Stored data entries:
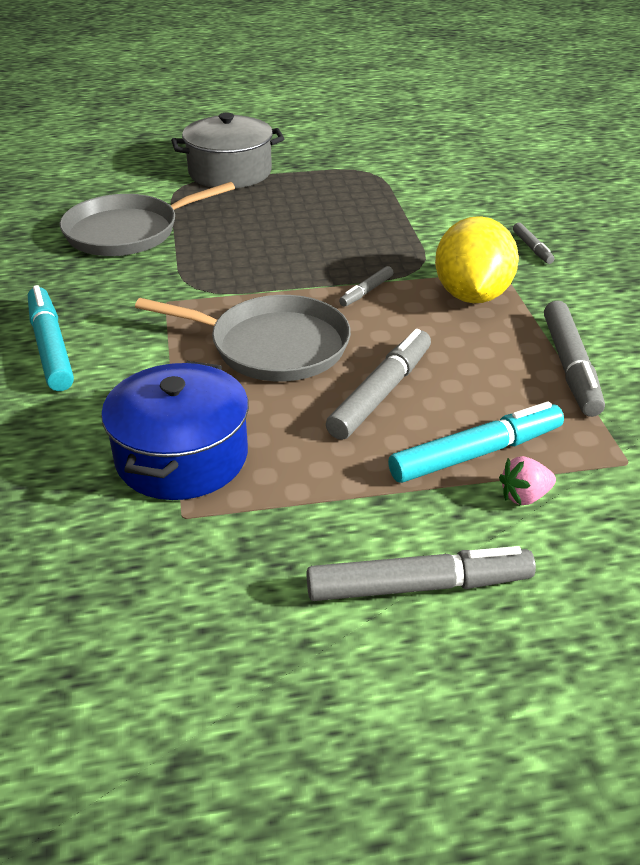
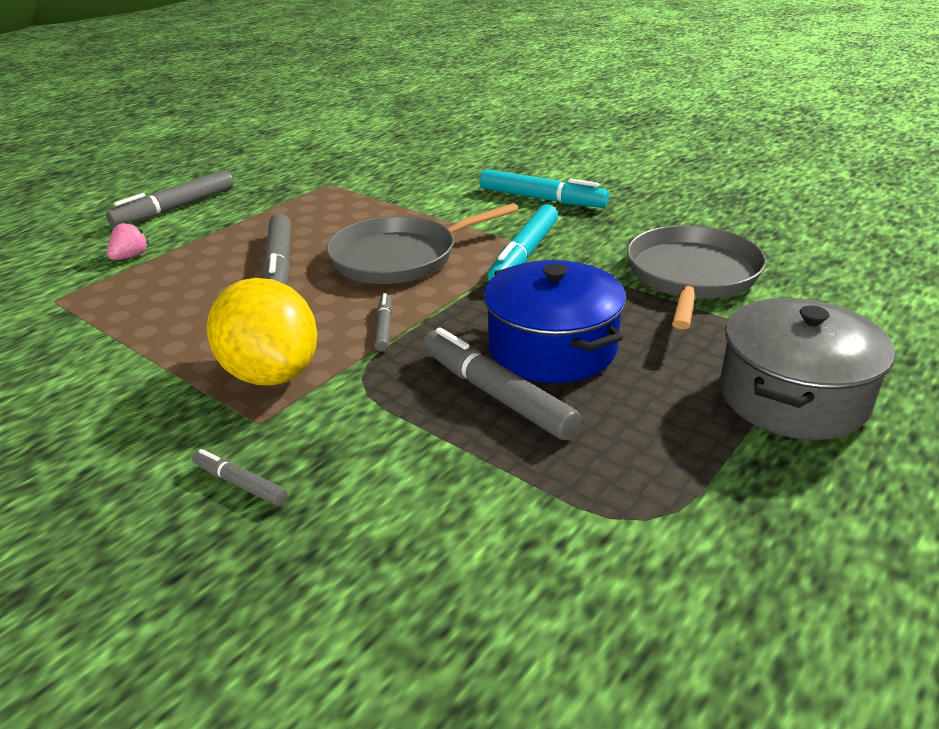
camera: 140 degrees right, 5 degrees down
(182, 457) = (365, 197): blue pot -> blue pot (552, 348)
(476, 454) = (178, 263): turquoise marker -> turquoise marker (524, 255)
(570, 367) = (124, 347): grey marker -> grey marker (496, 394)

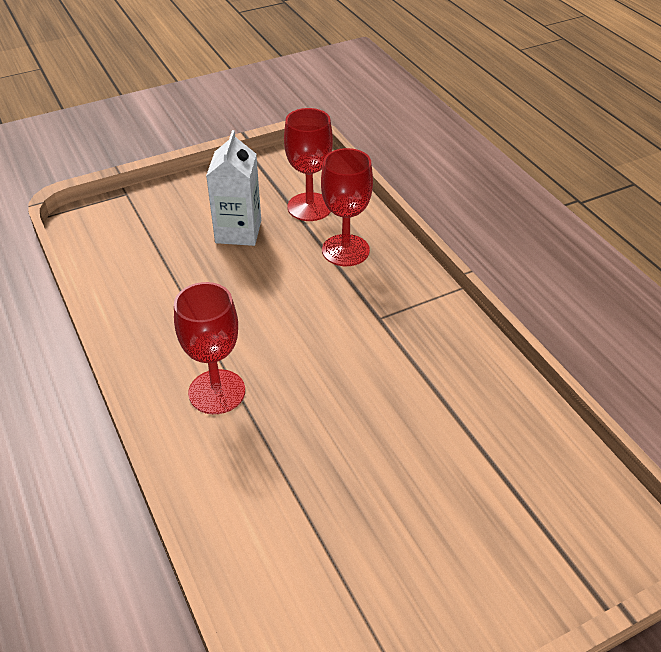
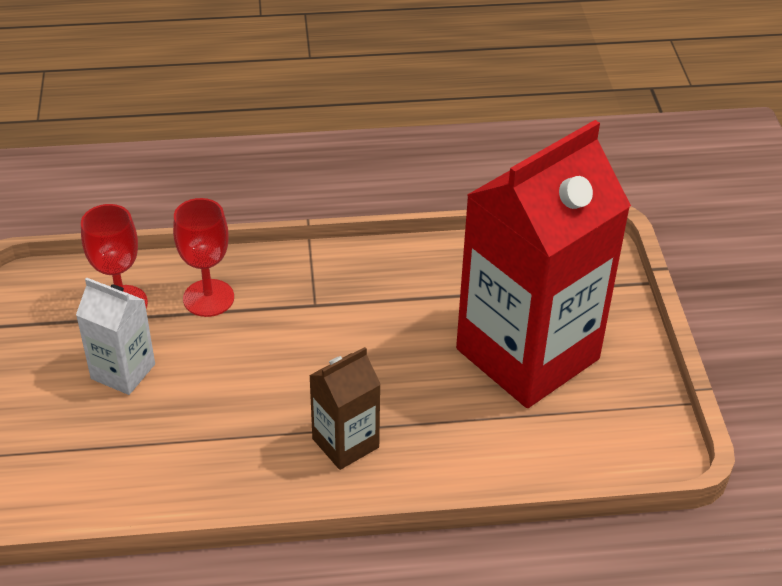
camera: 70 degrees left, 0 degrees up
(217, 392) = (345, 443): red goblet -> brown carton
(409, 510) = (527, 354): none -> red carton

**The task:** Word for word, restate only the lines from the one containing "camera: 70 degrees left, 0 degrees up" through the last line of the entries, with both ends kept.

**Reply:**
camera: 70 degrees left, 0 degrees up
(217, 392) = (345, 443): red goblet -> brown carton
(409, 510) = (527, 354): none -> red carton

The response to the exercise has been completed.